Exercise aim:
Word-for-word transcription needed. Include every entry below but no pictures.

Exercise data:
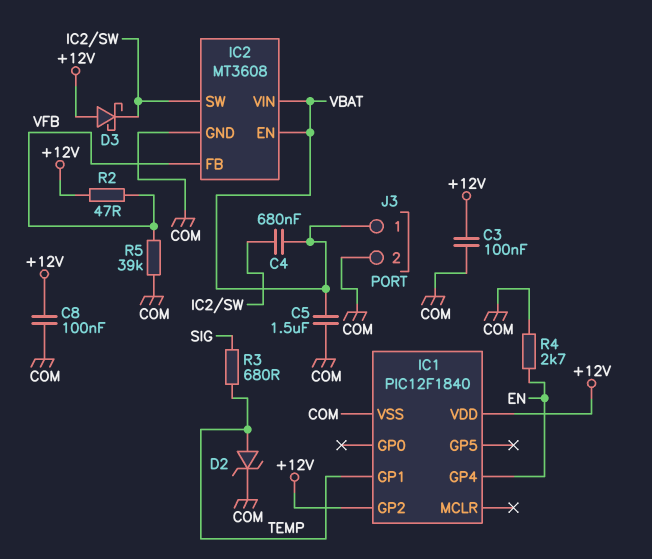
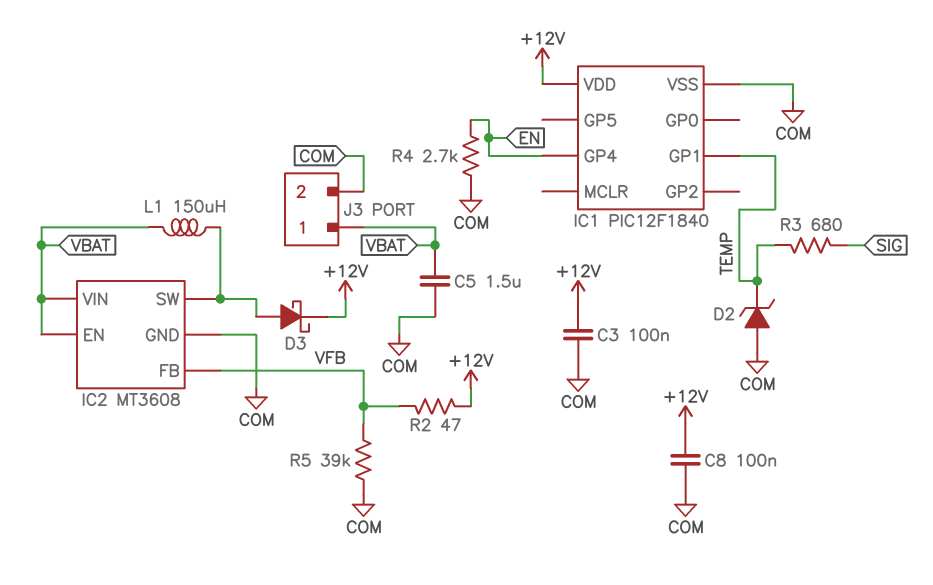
C4: 680nF (IC2/SW, VBAT) -> none
D2: zener (A TEMP, K COM) -> zener (A COM, K TEMP)
D3: schottky (A +12V, K IC2/SW) -> schottky (A IC2/SW, K +12V)
IC1 pin GP2: +12V -> none
L1: none -> 150uH (IC2/SW, VBAT)

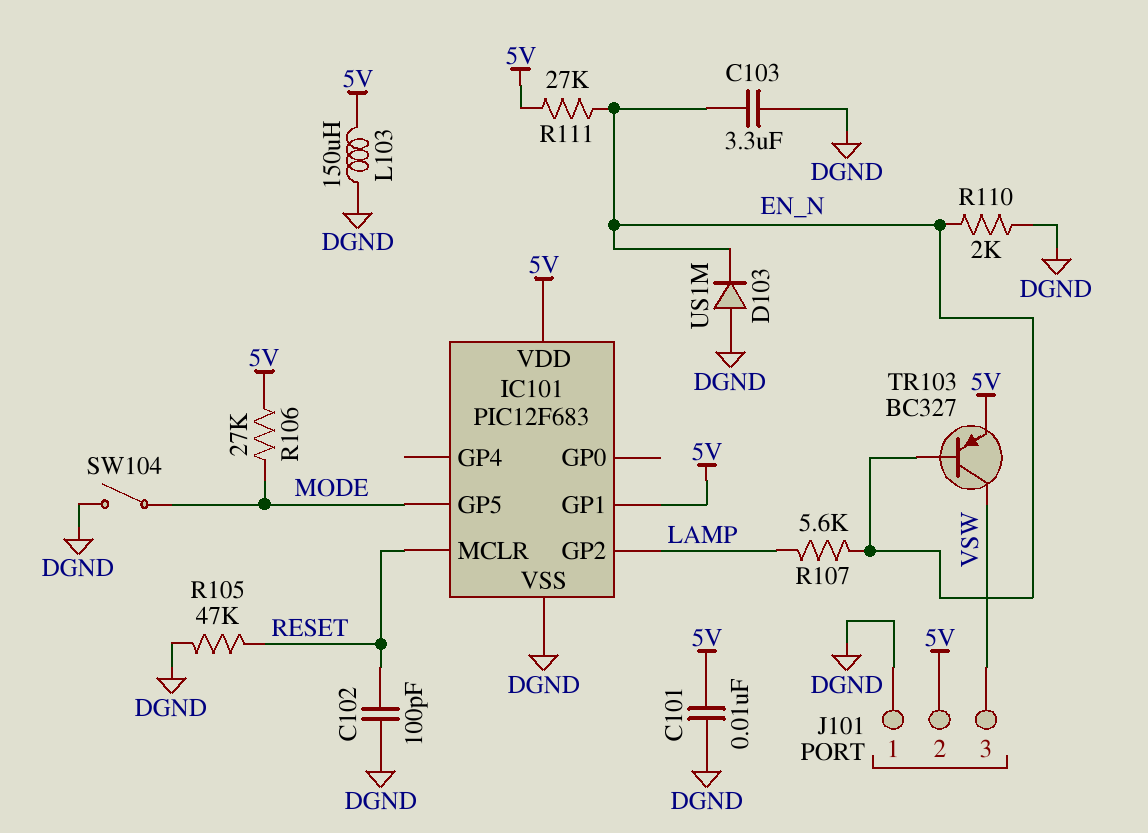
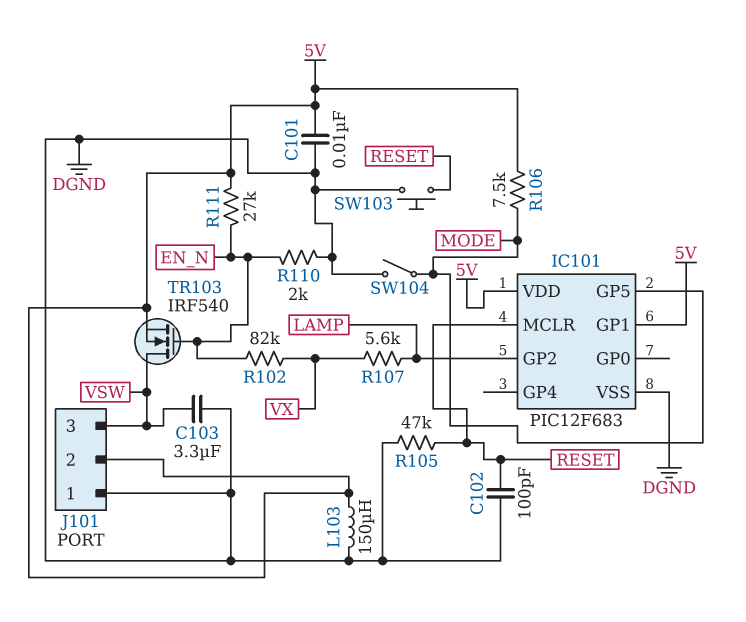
C103: 3.3uF (DGND, EN_N) -> 3.3uF (DGND, VSW)
D103: diode US1M (A DGND, K EN_N) -> none
R102: none -> 82k (EN_N, VX)
R106: 27k (5V, MODE) -> 7.5k (5V, MODE)
R107: 5.6k (EN_N, LAMP) -> 5.6k (LAMP, VX)
SW103: none -> button (DGND, RESET)
TR103: PNP BC327 (B EN_N, C VSW, E 5V) -> NMOS IRF540 (G EN_N, D VSW, S 5V)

Solution to this problem:
C4: 680nF (IC2/SW, VBAT) -> none
D2: zener (A TEMP, K COM) -> zener (A COM, K TEMP)
D3: schottky (A +12V, K IC2/SW) -> schottky (A IC2/SW, K +12V)
IC1 pin GP2: +12V -> none
L1: none -> 150uH (IC2/SW, VBAT)

C103: 3.3uF (DGND, EN_N) -> 3.3uF (DGND, VSW)
D103: diode US1M (A DGND, K EN_N) -> none
R102: none -> 82k (EN_N, VX)
R106: 27k (5V, MODE) -> 7.5k (5V, MODE)
R107: 5.6k (EN_N, LAMP) -> 5.6k (LAMP, VX)
SW103: none -> button (DGND, RESET)
TR103: PNP BC327 (B EN_N, C VSW, E 5V) -> NMOS IRF540 (G EN_N, D VSW, S 5V)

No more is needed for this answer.